◆ RECORDS FOR PROCESSING ◆
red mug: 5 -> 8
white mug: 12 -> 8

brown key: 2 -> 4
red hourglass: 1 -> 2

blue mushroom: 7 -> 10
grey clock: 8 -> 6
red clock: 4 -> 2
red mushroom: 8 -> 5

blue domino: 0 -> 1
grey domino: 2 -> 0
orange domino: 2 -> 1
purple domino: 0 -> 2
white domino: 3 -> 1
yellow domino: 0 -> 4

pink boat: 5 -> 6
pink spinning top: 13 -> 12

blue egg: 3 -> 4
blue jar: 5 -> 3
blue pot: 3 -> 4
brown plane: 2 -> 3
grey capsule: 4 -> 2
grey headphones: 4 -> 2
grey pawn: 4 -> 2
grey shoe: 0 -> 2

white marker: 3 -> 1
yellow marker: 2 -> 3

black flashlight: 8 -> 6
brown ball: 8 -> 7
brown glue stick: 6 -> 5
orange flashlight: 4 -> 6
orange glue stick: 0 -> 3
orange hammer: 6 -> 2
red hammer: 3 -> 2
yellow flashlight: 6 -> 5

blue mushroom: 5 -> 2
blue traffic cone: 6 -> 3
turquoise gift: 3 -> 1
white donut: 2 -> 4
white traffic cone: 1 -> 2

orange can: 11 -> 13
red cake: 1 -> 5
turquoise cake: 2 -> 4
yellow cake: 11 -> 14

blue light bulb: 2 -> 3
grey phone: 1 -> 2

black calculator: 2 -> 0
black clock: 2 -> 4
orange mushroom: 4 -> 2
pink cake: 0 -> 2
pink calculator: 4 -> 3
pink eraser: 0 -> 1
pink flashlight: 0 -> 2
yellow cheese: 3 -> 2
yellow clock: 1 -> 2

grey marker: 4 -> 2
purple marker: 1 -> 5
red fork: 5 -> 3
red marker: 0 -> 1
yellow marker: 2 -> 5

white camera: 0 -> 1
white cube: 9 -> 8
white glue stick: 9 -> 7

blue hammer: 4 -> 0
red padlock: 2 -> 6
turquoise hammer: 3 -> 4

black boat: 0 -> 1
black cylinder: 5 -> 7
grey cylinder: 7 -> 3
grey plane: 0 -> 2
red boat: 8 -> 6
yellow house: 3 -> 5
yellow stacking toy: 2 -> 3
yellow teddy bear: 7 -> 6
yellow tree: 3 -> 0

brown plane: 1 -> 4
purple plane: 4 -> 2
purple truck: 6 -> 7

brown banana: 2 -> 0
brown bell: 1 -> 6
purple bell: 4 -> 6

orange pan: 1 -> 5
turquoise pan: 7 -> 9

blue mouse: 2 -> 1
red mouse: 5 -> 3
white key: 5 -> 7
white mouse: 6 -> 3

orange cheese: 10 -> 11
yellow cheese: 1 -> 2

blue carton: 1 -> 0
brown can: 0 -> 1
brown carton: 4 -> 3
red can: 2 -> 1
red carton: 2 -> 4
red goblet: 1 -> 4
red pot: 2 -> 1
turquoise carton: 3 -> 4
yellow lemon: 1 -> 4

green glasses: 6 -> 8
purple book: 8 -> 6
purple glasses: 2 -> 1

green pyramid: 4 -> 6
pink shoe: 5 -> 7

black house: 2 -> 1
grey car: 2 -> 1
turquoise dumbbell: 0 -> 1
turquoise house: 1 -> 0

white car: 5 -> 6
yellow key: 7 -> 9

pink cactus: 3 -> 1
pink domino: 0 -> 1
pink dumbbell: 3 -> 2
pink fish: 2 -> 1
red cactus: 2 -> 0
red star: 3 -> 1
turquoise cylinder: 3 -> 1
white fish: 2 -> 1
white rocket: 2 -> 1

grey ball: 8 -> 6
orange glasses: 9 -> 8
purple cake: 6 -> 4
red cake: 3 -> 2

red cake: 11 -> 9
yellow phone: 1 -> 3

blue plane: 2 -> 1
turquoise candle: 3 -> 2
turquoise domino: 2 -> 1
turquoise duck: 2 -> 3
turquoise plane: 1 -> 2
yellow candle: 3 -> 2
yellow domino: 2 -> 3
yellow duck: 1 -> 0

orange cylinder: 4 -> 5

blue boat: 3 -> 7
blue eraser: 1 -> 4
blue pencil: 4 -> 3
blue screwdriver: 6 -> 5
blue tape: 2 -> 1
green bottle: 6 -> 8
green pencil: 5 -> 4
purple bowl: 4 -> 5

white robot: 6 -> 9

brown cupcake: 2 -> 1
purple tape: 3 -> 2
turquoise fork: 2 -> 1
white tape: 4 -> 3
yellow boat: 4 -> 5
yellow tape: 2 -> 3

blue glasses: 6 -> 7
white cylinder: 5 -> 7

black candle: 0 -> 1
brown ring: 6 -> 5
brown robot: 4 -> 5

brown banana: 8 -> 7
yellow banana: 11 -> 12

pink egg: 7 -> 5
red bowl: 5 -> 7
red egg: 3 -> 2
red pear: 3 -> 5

◆ TASK OBJECTIVE ◆
Print each entry precisely. Include every line.

◆ OUTPUT FOR THIS EXERCISE ◆
red mug: 5 -> 8
white mug: 12 -> 8

brown key: 2 -> 4
red hourglass: 1 -> 2

blue mushroom: 7 -> 10
grey clock: 8 -> 6
red clock: 4 -> 2
red mushroom: 8 -> 5

blue domino: 0 -> 1
grey domino: 2 -> 0
orange domino: 2 -> 1
purple domino: 0 -> 2
white domino: 3 -> 1
yellow domino: 0 -> 4

pink boat: 5 -> 6
pink spinning top: 13 -> 12

blue egg: 3 -> 4
blue jar: 5 -> 3
blue pot: 3 -> 4
brown plane: 2 -> 3
grey capsule: 4 -> 2
grey headphones: 4 -> 2
grey pawn: 4 -> 2
grey shoe: 0 -> 2

white marker: 3 -> 1
yellow marker: 2 -> 3

black flashlight: 8 -> 6
brown ball: 8 -> 7
brown glue stick: 6 -> 5
orange flashlight: 4 -> 6
orange glue stick: 0 -> 3
orange hammer: 6 -> 2
red hammer: 3 -> 2
yellow flashlight: 6 -> 5

blue mushroom: 5 -> 2
blue traffic cone: 6 -> 3
turquoise gift: 3 -> 1
white donut: 2 -> 4
white traffic cone: 1 -> 2

orange can: 11 -> 13
red cake: 1 -> 5
turquoise cake: 2 -> 4
yellow cake: 11 -> 14

blue light bulb: 2 -> 3
grey phone: 1 -> 2

black calculator: 2 -> 0
black clock: 2 -> 4
orange mushroom: 4 -> 2
pink cake: 0 -> 2
pink calculator: 4 -> 3
pink eraser: 0 -> 1
pink flashlight: 0 -> 2
yellow cheese: 3 -> 2
yellow clock: 1 -> 2

grey marker: 4 -> 2
purple marker: 1 -> 5
red fork: 5 -> 3
red marker: 0 -> 1
yellow marker: 2 -> 5

white camera: 0 -> 1
white cube: 9 -> 8
white glue stick: 9 -> 7

blue hammer: 4 -> 0
red padlock: 2 -> 6
turquoise hammer: 3 -> 4

black boat: 0 -> 1
black cylinder: 5 -> 7
grey cylinder: 7 -> 3
grey plane: 0 -> 2
red boat: 8 -> 6
yellow house: 3 -> 5
yellow stacking toy: 2 -> 3
yellow teddy bear: 7 -> 6
yellow tree: 3 -> 0

brown plane: 1 -> 4
purple plane: 4 -> 2
purple truck: 6 -> 7

brown banana: 2 -> 0
brown bell: 1 -> 6
purple bell: 4 -> 6

orange pan: 1 -> 5
turquoise pan: 7 -> 9

blue mouse: 2 -> 1
red mouse: 5 -> 3
white key: 5 -> 7
white mouse: 6 -> 3

orange cheese: 10 -> 11
yellow cheese: 1 -> 2

blue carton: 1 -> 0
brown can: 0 -> 1
brown carton: 4 -> 3
red can: 2 -> 1
red carton: 2 -> 4
red goblet: 1 -> 4
red pot: 2 -> 1
turquoise carton: 3 -> 4
yellow lemon: 1 -> 4

green glasses: 6 -> 8
purple book: 8 -> 6
purple glasses: 2 -> 1

green pyramid: 4 -> 6
pink shoe: 5 -> 7

black house: 2 -> 1
grey car: 2 -> 1
turquoise dumbbell: 0 -> 1
turquoise house: 1 -> 0

white car: 5 -> 6
yellow key: 7 -> 9

pink cactus: 3 -> 1
pink domino: 0 -> 1
pink dumbbell: 3 -> 2
pink fish: 2 -> 1
red cactus: 2 -> 0
red star: 3 -> 1
turquoise cylinder: 3 -> 1
white fish: 2 -> 1
white rocket: 2 -> 1

grey ball: 8 -> 6
orange glasses: 9 -> 8
purple cake: 6 -> 4
red cake: 3 -> 2

red cake: 11 -> 9
yellow phone: 1 -> 3

blue plane: 2 -> 1
turquoise candle: 3 -> 2
turquoise domino: 2 -> 1
turquoise duck: 2 -> 3
turquoise plane: 1 -> 2
yellow candle: 3 -> 2
yellow domino: 2 -> 3
yellow duck: 1 -> 0

orange cylinder: 4 -> 5

blue boat: 3 -> 7
blue eraser: 1 -> 4
blue pencil: 4 -> 3
blue screwdriver: 6 -> 5
blue tape: 2 -> 1
green bottle: 6 -> 8
green pencil: 5 -> 4
purple bowl: 4 -> 5

white robot: 6 -> 9

brown cupcake: 2 -> 1
purple tape: 3 -> 2
turquoise fork: 2 -> 1
white tape: 4 -> 3
yellow boat: 4 -> 5
yellow tape: 2 -> 3

blue glasses: 6 -> 7
white cylinder: 5 -> 7

black candle: 0 -> 1
brown ring: 6 -> 5
brown robot: 4 -> 5

brown banana: 8 -> 7
yellow banana: 11 -> 12

pink egg: 7 -> 5
red bowl: 5 -> 7
red egg: 3 -> 2
red pear: 3 -> 5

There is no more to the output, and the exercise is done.